→ Work to be completed
Output the stretch of the entries from their start through the line containing "Positioned to the right is green copper", both ends included, as a JSON list of strings with one string per line. Leave out blank lines and the pictures.

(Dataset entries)
= = = = = = =

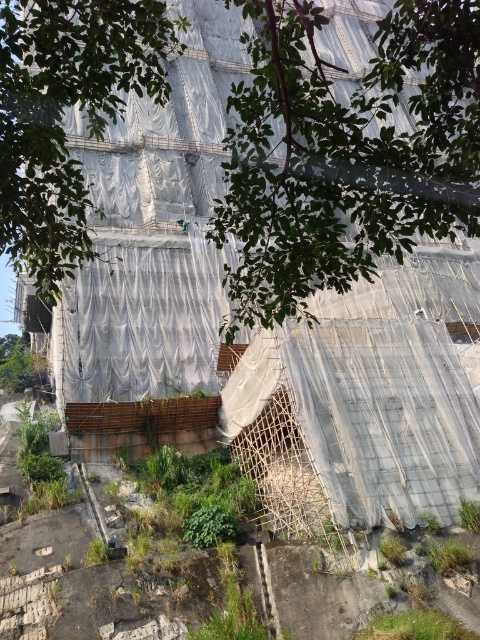
Which is more to the right, green leafy tree at upper center or green leafy tree at center?

Positioned to the right is green leafy tree at upper center.

Is point (225, 209) less distant than point (32, 209)?

No, (225, 209) is behind (32, 209).

Between point (3, 67) and point (20, 253), which one is positioned in front?

Positioned in front is point (3, 67).

Where is `green leafy tree at upper center`? green leafy tree at upper center is located at coordinates click(348, 148).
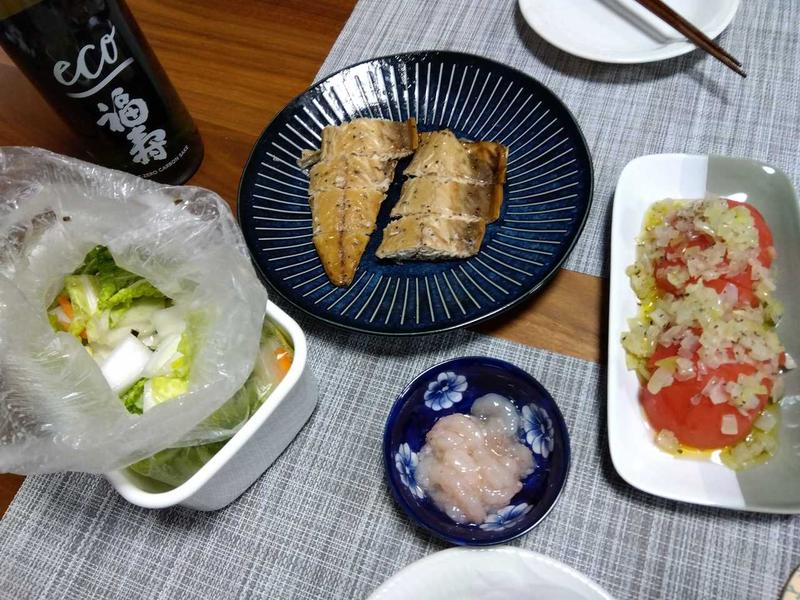
Find the location of `plates`. plates is located at coordinates (633, 36), (642, 460), (518, 567), (464, 304).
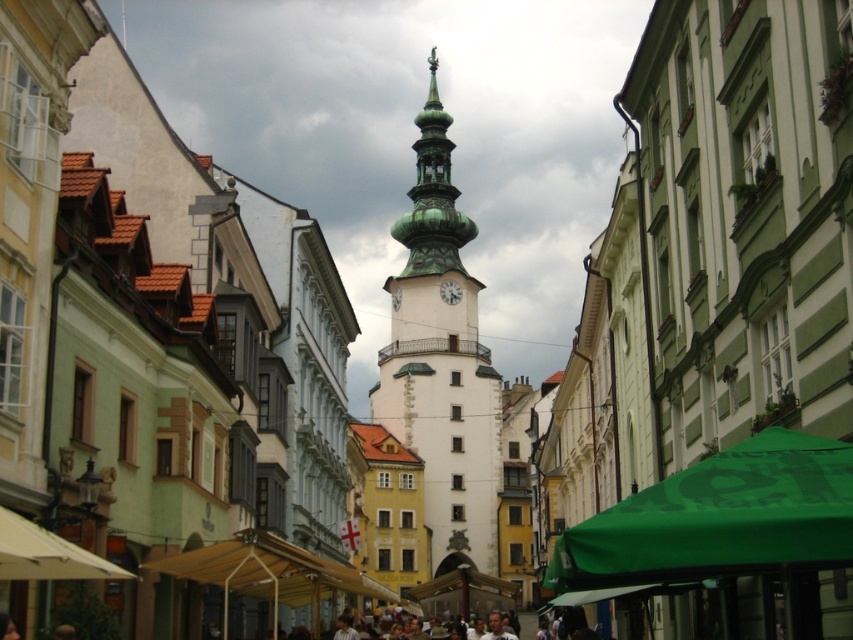
Between green copper clock tower at center and beige fabric canopy at lower left, which one appears on the right side from the viewer's perspective?

Positioned to the right is green copper clock tower at center.

Can you confirm if green copper clock tower at center is shorter than beige fabric canopy at lower left?

No.

Where is `green copper clock tower at center`? The height and width of the screenshot is (640, 853). green copper clock tower at center is located at coordinates (440, 362).

Between green fabric canopy at lower right and white stone clock at center, which one appears on the right side from the viewer's perspective?

green fabric canopy at lower right is more to the right.

Is green fabric canopy at lower right shorter than white stone clock at center?

No, green fabric canopy at lower right is not shorter than white stone clock at center.

Is point (769, 554) positioned before point (445, 291)?

Yes, it is in front of point (445, 291).

I want to click on green fabric canopy at lower right, so [720, 518].

Between yellow fabric canopy at lower center and beige fabric canopy at lower left, which one is positioned lower?

yellow fabric canopy at lower center

Who is taller, yellow fabric canopy at lower center or beige fabric canopy at lower left?

Standing taller between the two is yellow fabric canopy at lower center.

Which is behind, point (259, 582) or point (18, 550)?

The point (259, 582) is more distant.

Image resolution: width=853 pixels, height=640 pixels. Identify the location of yellow fabric canopy at lower center. (268, 573).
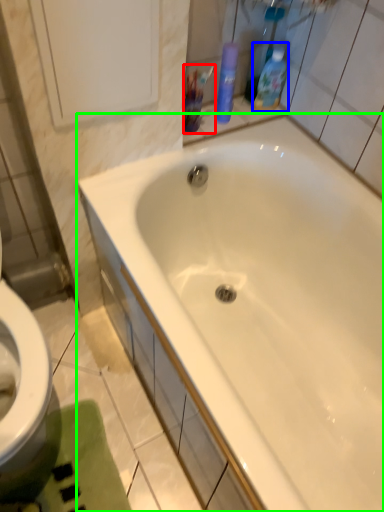
Question: Estimate the real-world distances between objects in this image. Which object is farther from mouthwash (highlighted by a red box), cleaning product (highlighted by a blue box) or bathtub (highlighted by a green box)?

Choices:
 (A) cleaning product
 (B) bathtub

Answer: (B)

= = = = = = =

→ Expected answer
[
  "Which is more to the right, green leafy tree at upper center or green leafy tree at center?",
  "Positioned to the right is green leafy tree at upper center.",
  "Is point (225, 209) less distant than point (32, 209)?",
  "No, (225, 209) is behind (32, 209).",
  "Between point (3, 67) and point (20, 253), which one is positioned in front?",
  "Positioned in front is point (3, 67).",
  "Where is `green leafy tree at upper center`? green leafy tree at upper center is located at coordinates click(348, 148).",
  "Find the location of `plates`. plates is located at coordinates (633, 36), (642, 460), (518, 567), (464, 304).",
  "Between green copper clock tower at center and beige fabric canopy at lower left, which one appears on the right side from the viewer's perspective?",
  "Positioned to the right is green copper clock tower at center."
]